[[ MATERIALS PROVIDED open ]]

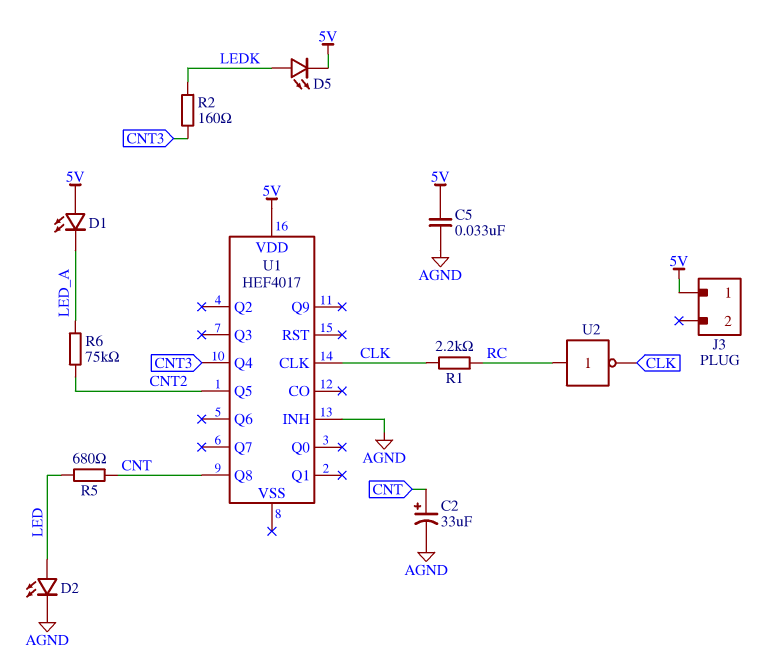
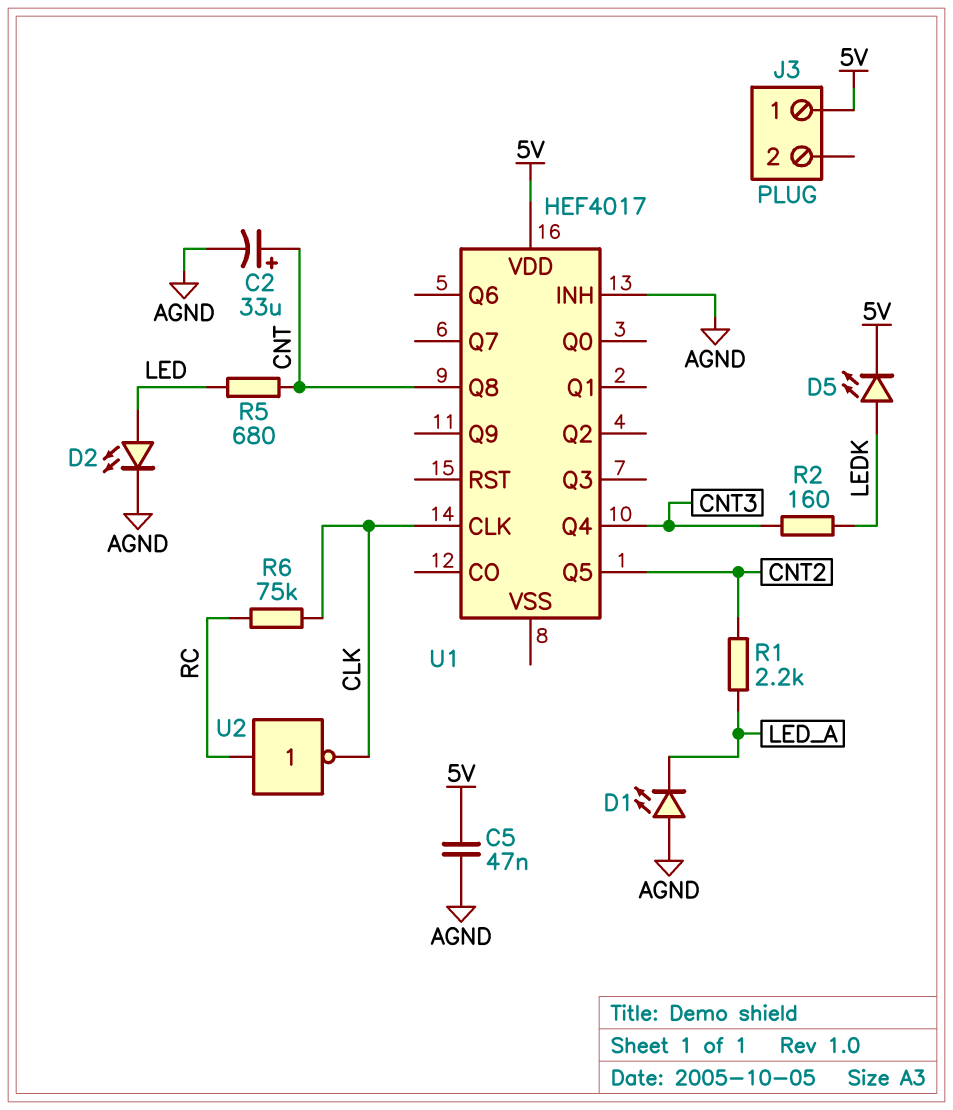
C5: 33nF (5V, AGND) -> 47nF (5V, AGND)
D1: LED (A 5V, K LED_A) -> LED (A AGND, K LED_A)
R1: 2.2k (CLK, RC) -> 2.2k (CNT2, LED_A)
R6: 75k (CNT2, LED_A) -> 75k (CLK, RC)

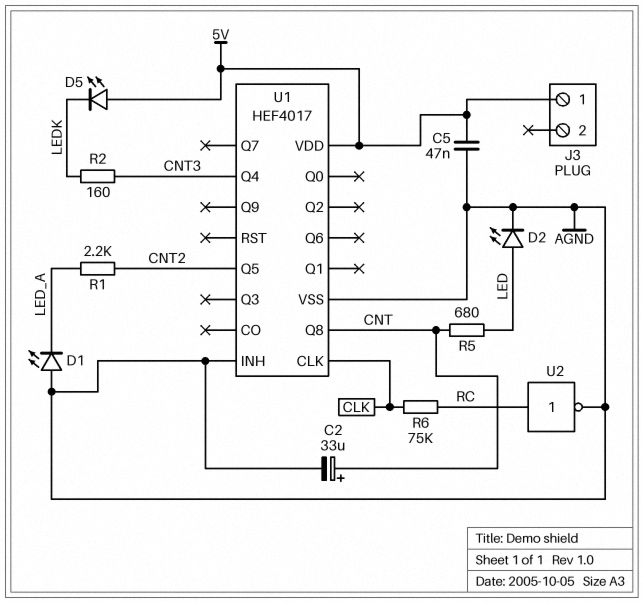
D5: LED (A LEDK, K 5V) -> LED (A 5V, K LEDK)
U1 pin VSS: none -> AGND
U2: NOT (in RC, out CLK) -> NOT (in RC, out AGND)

[[ MATERIALS PROVIDED closed ]]
[[ MATERIALS PROVIDED open ]]

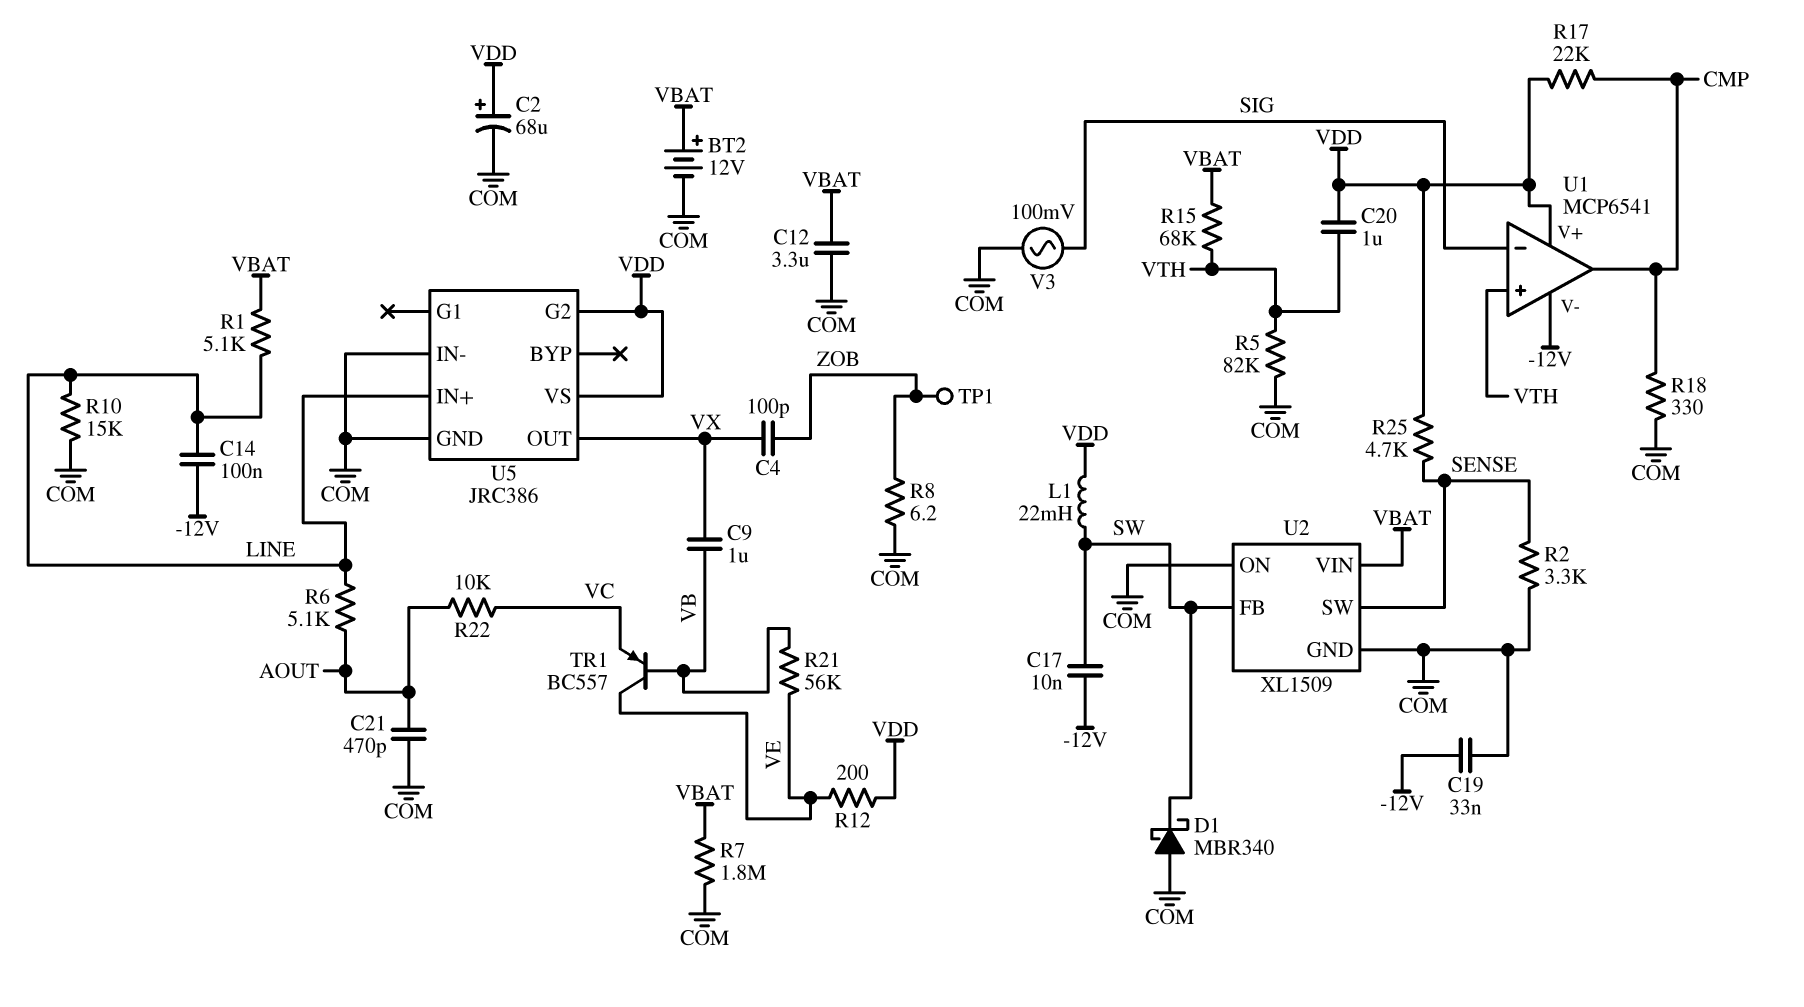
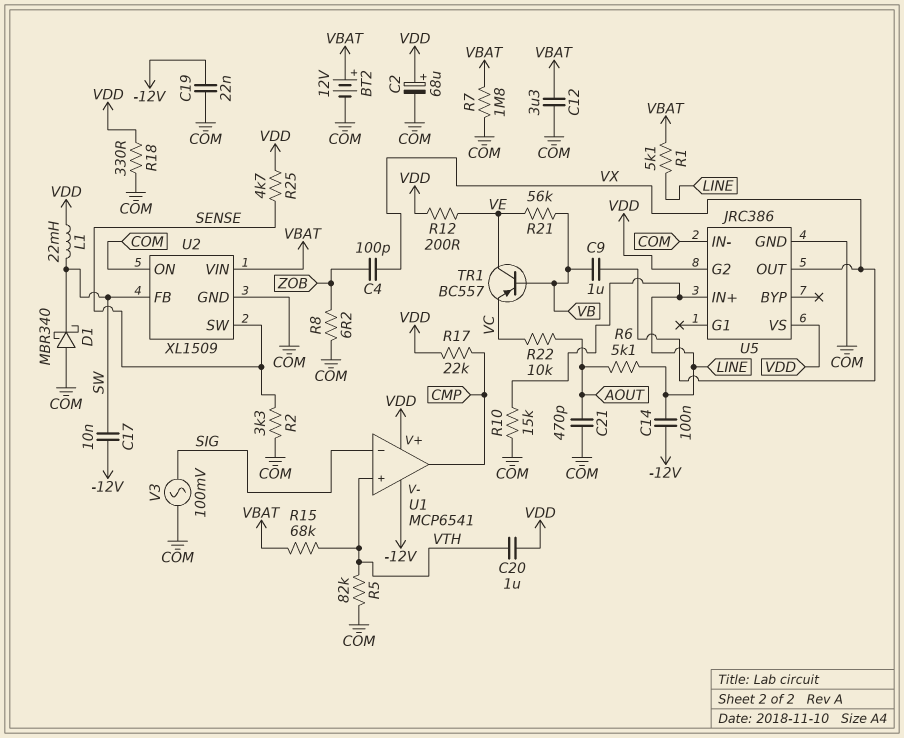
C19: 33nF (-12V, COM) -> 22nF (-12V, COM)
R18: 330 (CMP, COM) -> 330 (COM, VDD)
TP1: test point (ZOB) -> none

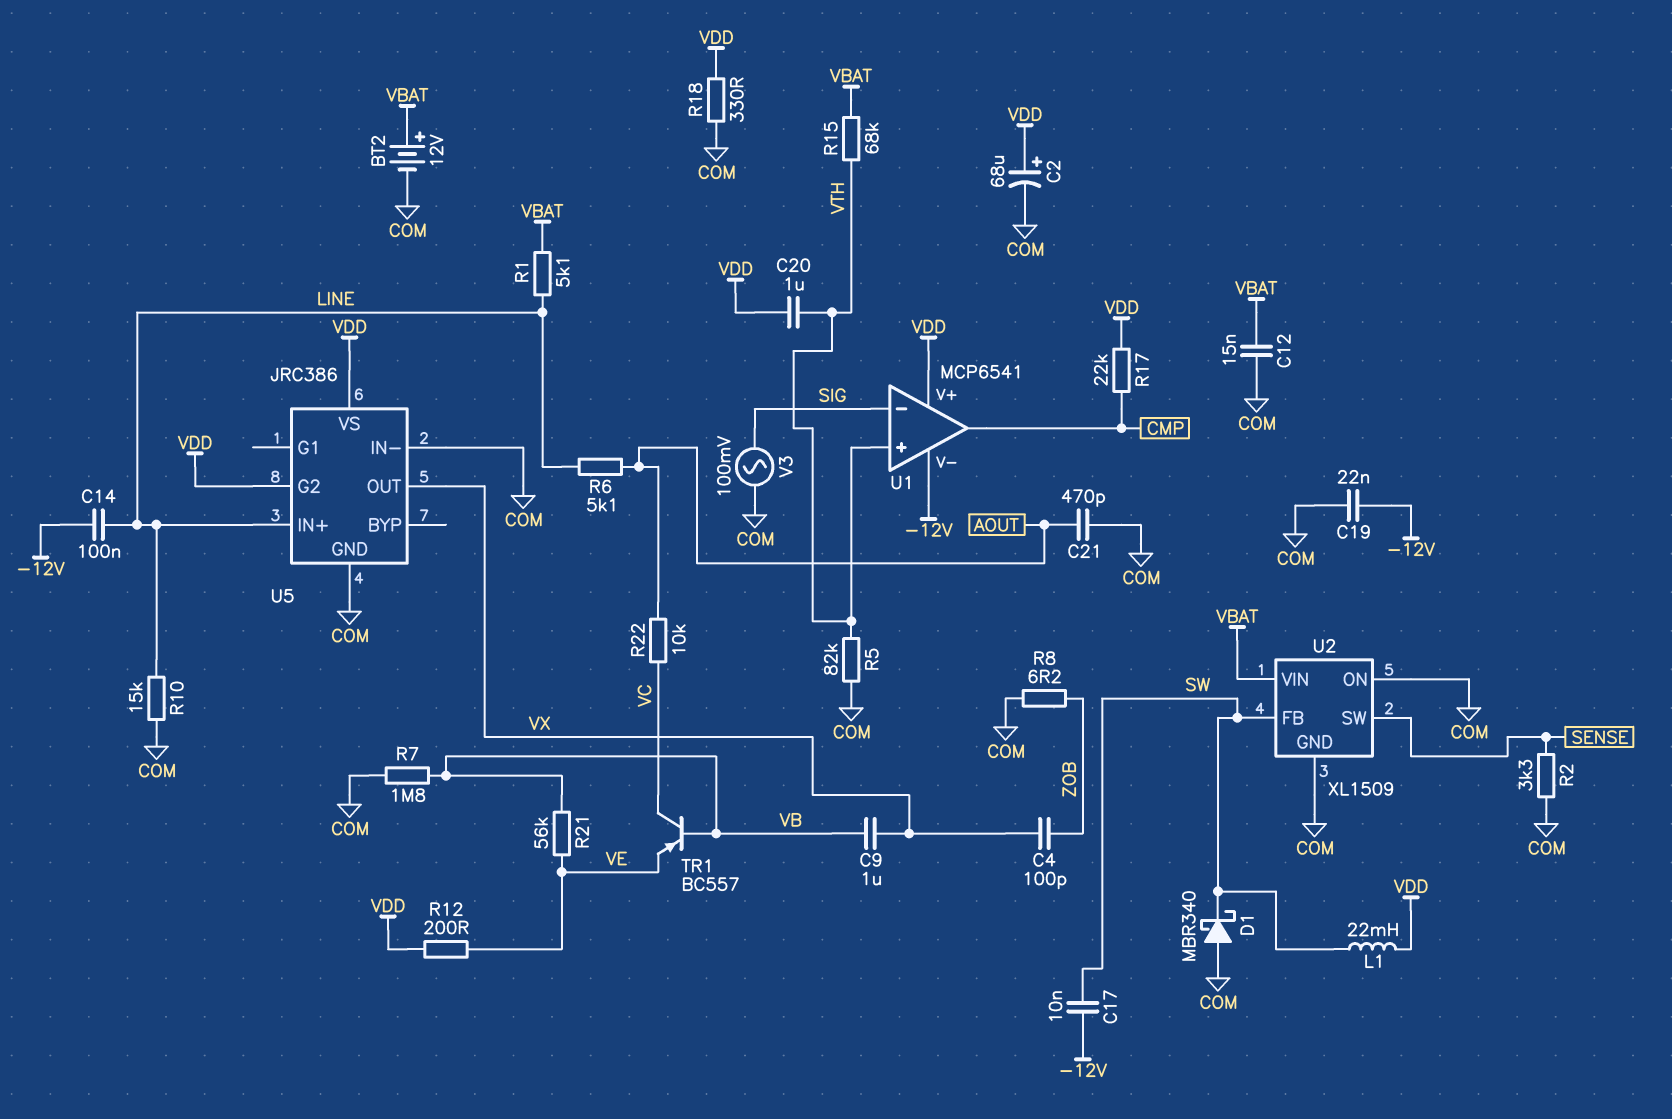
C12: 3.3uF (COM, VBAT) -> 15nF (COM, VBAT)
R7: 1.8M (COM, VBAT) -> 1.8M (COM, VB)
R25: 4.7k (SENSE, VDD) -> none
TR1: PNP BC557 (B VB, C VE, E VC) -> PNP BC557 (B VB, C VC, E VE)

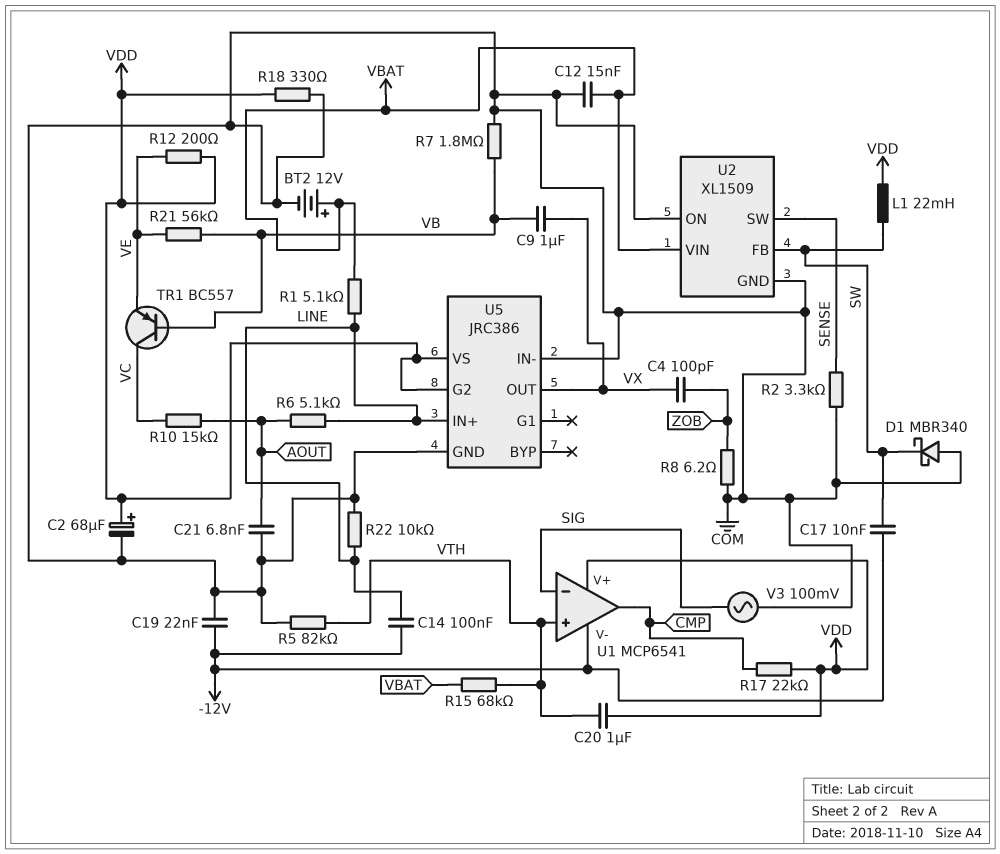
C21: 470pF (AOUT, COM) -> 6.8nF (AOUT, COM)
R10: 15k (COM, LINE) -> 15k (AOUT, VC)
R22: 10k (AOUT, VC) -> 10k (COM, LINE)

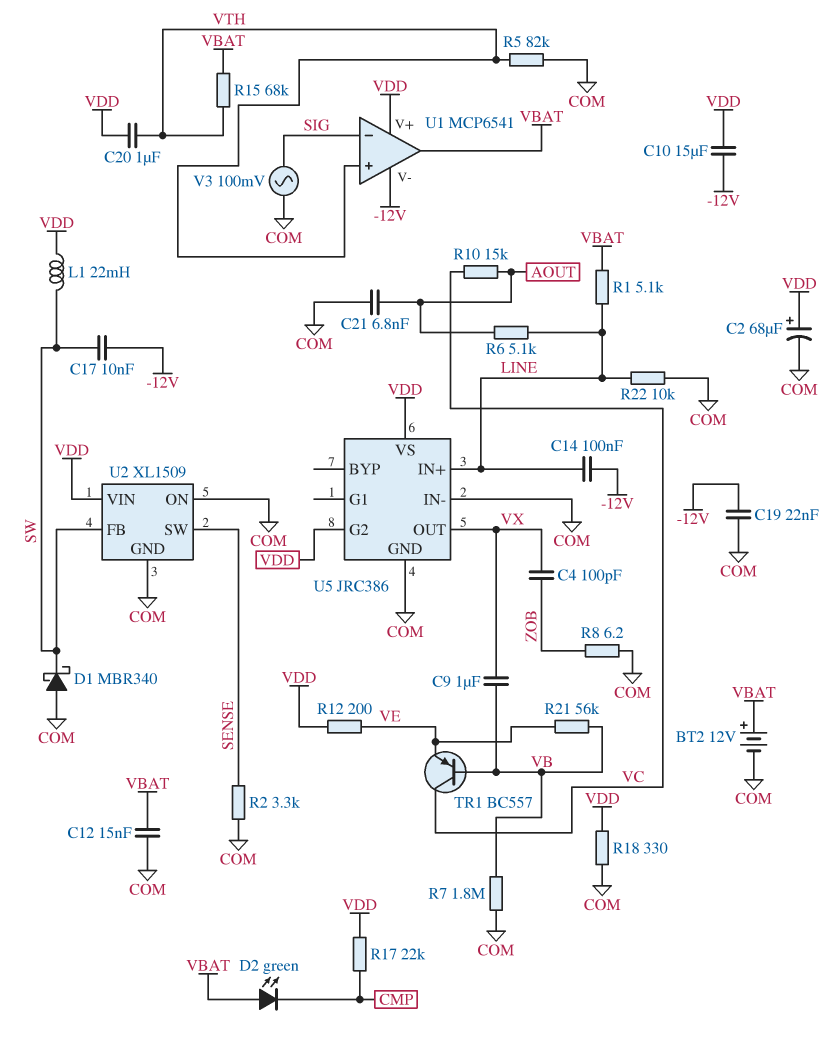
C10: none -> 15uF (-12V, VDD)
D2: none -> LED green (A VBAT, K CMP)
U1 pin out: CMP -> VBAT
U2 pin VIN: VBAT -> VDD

[[ MATERIALS PROVIDED closed ]]

→ TO DO
The copy should hold exactly the lines above from the one with "C5: 33nF (5V, AGND) -> 47nF (5V, AGND)" through the one with "U2: NOT (in", both ends counted, and no pictures at all.

→ SOLUTION
C5: 33nF (5V, AGND) -> 47nF (5V, AGND)
D1: LED (A 5V, K LED_A) -> LED (A AGND, K LED_A)
R1: 2.2k (CLK, RC) -> 2.2k (CNT2, LED_A)
R6: 75k (CNT2, LED_A) -> 75k (CLK, RC)

D5: LED (A LEDK, K 5V) -> LED (A 5V, K LEDK)
U1 pin VSS: none -> AGND
U2: NOT (in RC, out CLK) -> NOT (in RC, out AGND)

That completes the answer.